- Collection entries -
+---+
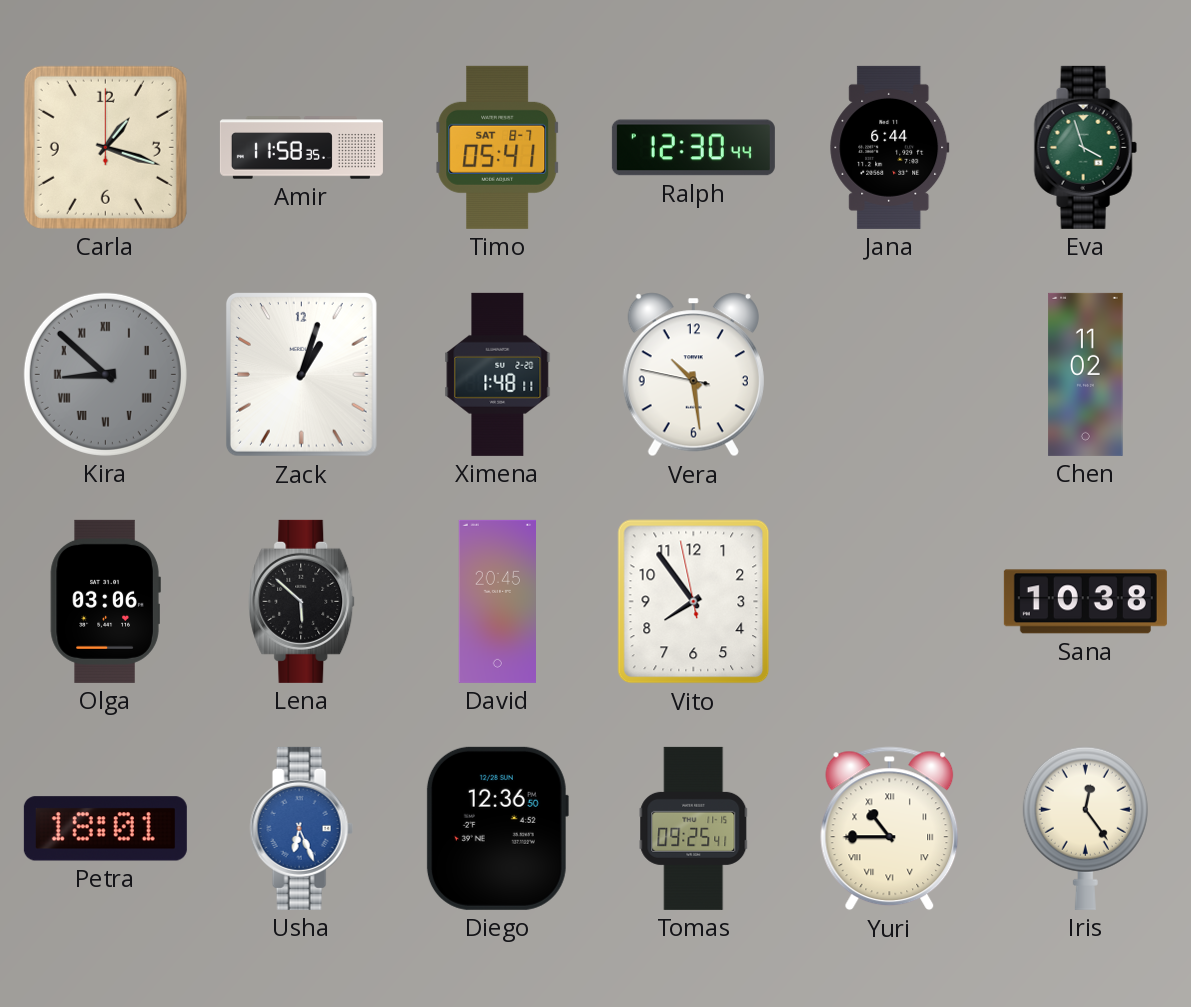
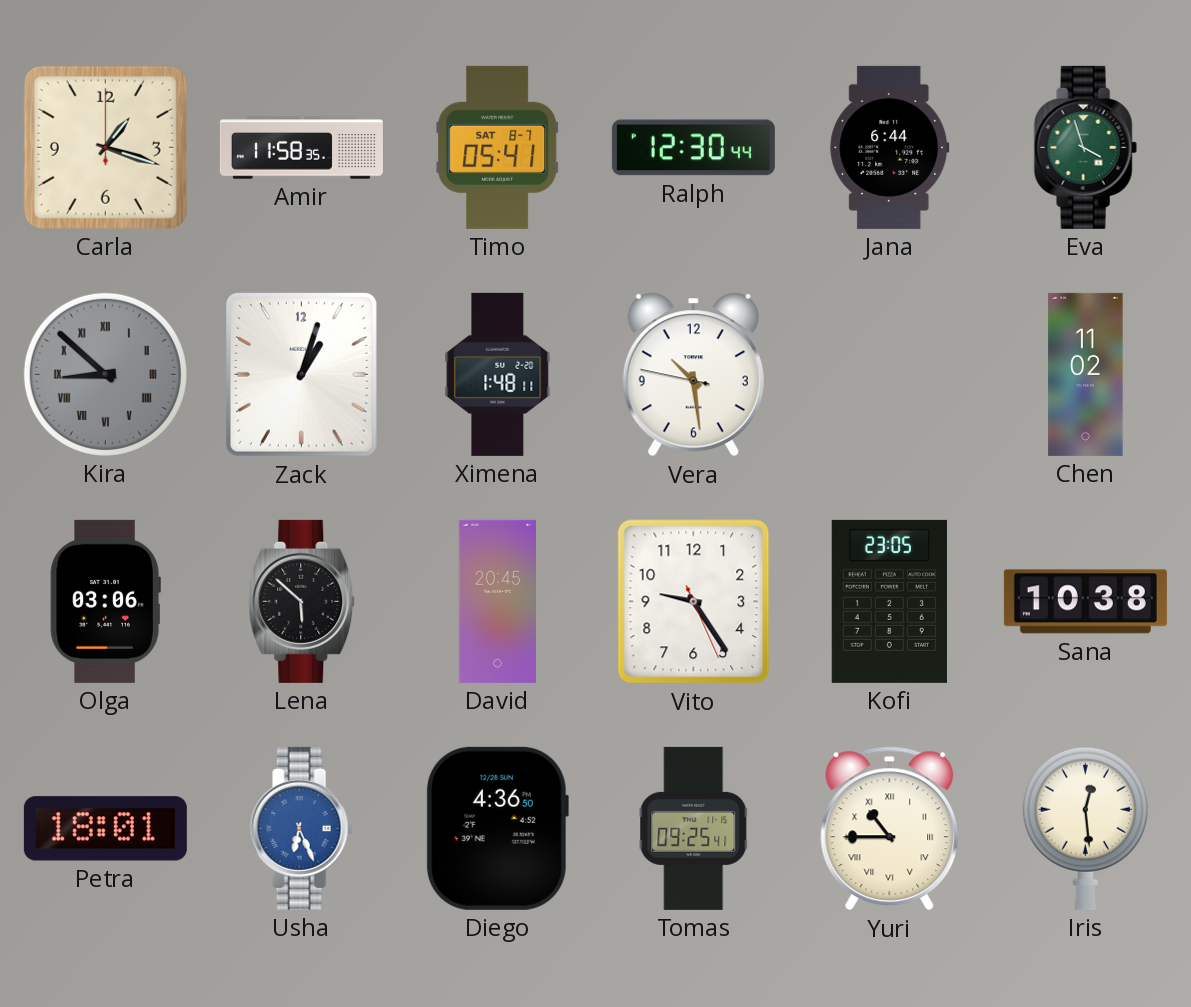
Vito: 7:53 -> 9:24
Kofi: none -> 23:05
Diego: 12:36 -> 4:36
Iris: 12:24 -> 12:29
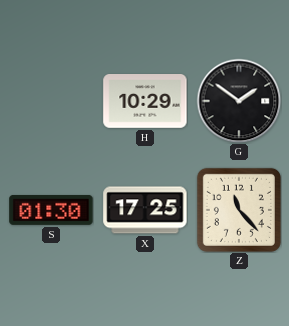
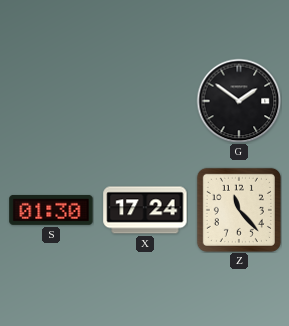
H: 10:29 -> none
X: 17:25 -> 17:24
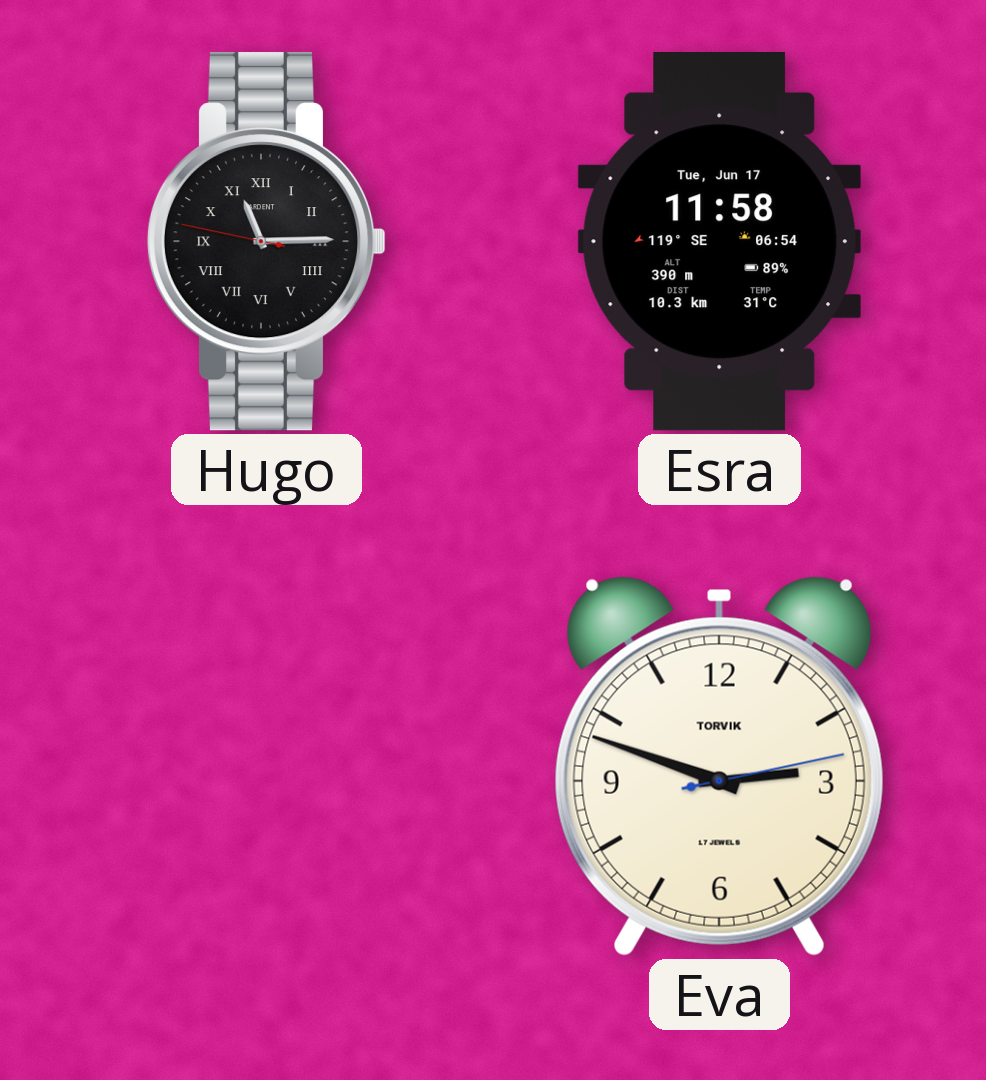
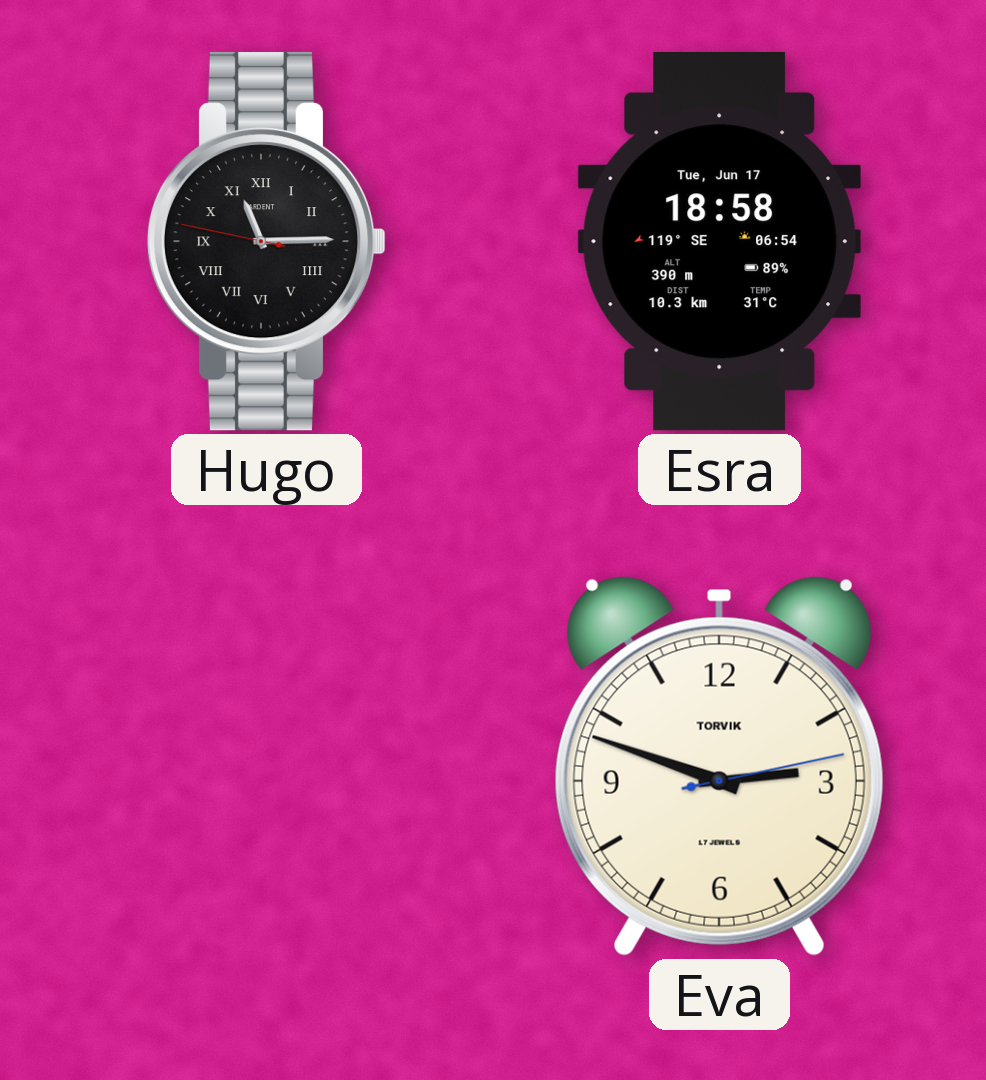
Esra: 11:58 -> 18:58
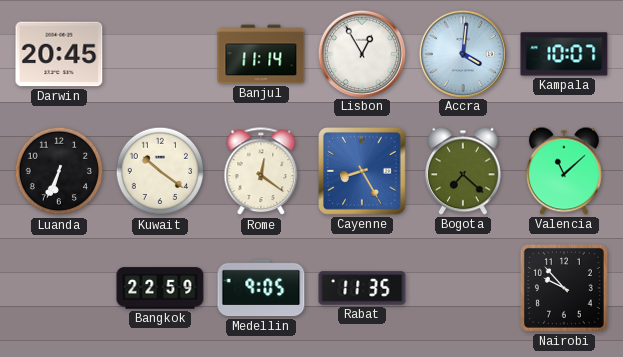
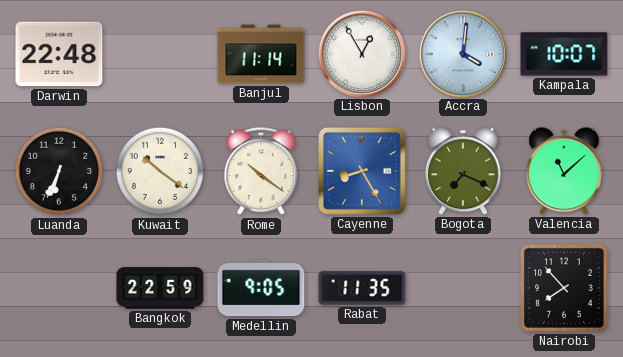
Darwin: 20:45 -> 22:48
Rome: 12:21 -> 10:21
Bogota: 7:22 -> 7:19
Nairobi: 9:53 -> 7:53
+---+
- The task -
Update the lines in the items by replacing every "none" with "blank" and changing nothing else. Leave out the pictures.

- The result -
Vito: 7:53 -> 9:24
Kofi: blank -> 23:05
Diego: 12:36 -> 4:36
Iris: 12:24 -> 12:29
H: 10:29 -> blank
X: 17:25 -> 17:24
Esra: 11:58 -> 18:58
Darwin: 20:45 -> 22:48
Rome: 12:21 -> 10:21
Bogota: 7:22 -> 7:19
Nairobi: 9:53 -> 7:53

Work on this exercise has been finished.